● **EXERCISE DETAILS**: The entries below should be quoted exactly, with no pictures carried over.

● **INFORMATION SUPPLIED**:

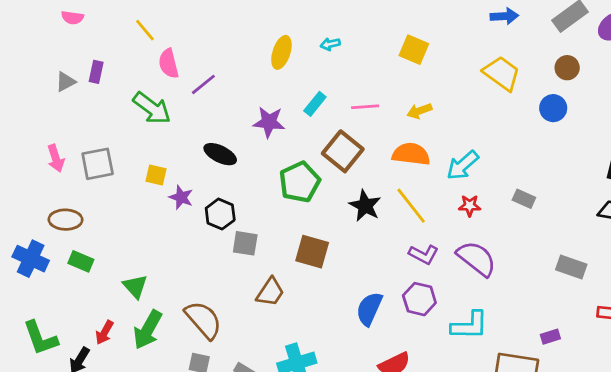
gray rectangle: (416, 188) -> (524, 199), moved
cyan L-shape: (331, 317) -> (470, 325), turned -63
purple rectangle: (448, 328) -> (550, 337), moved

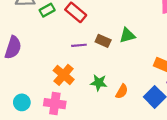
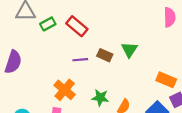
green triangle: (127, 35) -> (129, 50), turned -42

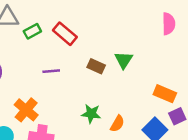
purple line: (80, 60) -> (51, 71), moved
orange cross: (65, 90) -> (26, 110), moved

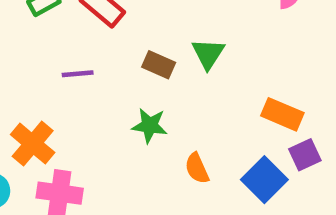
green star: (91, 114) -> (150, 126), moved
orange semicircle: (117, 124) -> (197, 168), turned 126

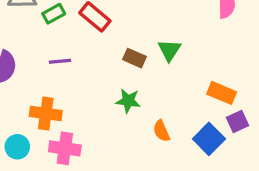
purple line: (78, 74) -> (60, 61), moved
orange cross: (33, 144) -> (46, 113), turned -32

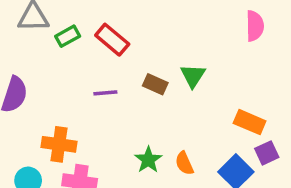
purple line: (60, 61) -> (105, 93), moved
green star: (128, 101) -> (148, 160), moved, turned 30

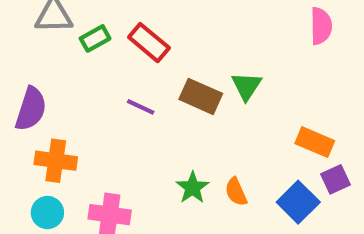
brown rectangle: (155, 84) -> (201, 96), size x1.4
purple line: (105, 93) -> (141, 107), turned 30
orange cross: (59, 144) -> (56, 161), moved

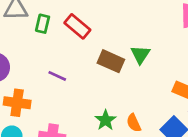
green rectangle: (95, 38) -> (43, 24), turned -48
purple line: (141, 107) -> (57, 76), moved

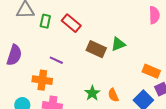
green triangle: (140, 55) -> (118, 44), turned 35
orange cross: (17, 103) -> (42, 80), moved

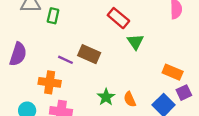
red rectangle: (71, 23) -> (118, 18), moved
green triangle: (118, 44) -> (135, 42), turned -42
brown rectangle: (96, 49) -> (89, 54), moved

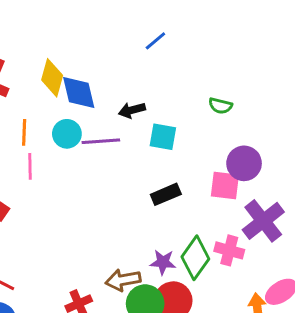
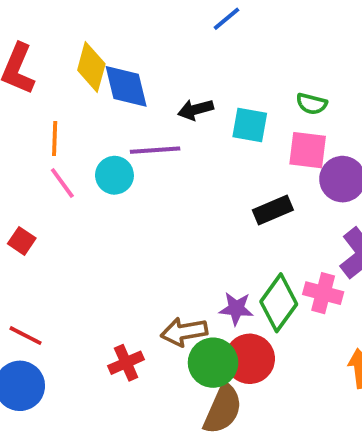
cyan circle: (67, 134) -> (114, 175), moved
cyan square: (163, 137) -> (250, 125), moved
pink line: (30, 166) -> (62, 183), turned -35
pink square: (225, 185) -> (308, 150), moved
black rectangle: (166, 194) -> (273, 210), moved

● **THE COMPLETED TASK**:
gray rectangle: (416, 188) -> (524, 199), moved
cyan L-shape: (331, 317) -> (470, 325), turned -63
purple rectangle: (448, 328) -> (550, 337), moved

green triangle: (127, 35) -> (129, 50), turned -42

purple line: (80, 60) -> (51, 71), moved
orange cross: (65, 90) -> (26, 110), moved

green star: (91, 114) -> (150, 126), moved
orange semicircle: (117, 124) -> (197, 168), turned 126

purple line: (78, 74) -> (60, 61), moved
orange cross: (33, 144) -> (46, 113), turned -32

purple line: (60, 61) -> (105, 93), moved
green star: (128, 101) -> (148, 160), moved, turned 30

brown rectangle: (155, 84) -> (201, 96), size x1.4
purple line: (105, 93) -> (141, 107), turned 30
orange cross: (59, 144) -> (56, 161), moved

green rectangle: (95, 38) -> (43, 24), turned -48
purple line: (141, 107) -> (57, 76), moved

green triangle: (140, 55) -> (118, 44), turned 35
orange cross: (17, 103) -> (42, 80), moved

red rectangle: (71, 23) -> (118, 18), moved
green triangle: (118, 44) -> (135, 42), turned -42
brown rectangle: (96, 49) -> (89, 54), moved

cyan circle: (67, 134) -> (114, 175), moved
cyan square: (163, 137) -> (250, 125), moved
pink line: (30, 166) -> (62, 183), turned -35
pink square: (225, 185) -> (308, 150), moved
black rectangle: (166, 194) -> (273, 210), moved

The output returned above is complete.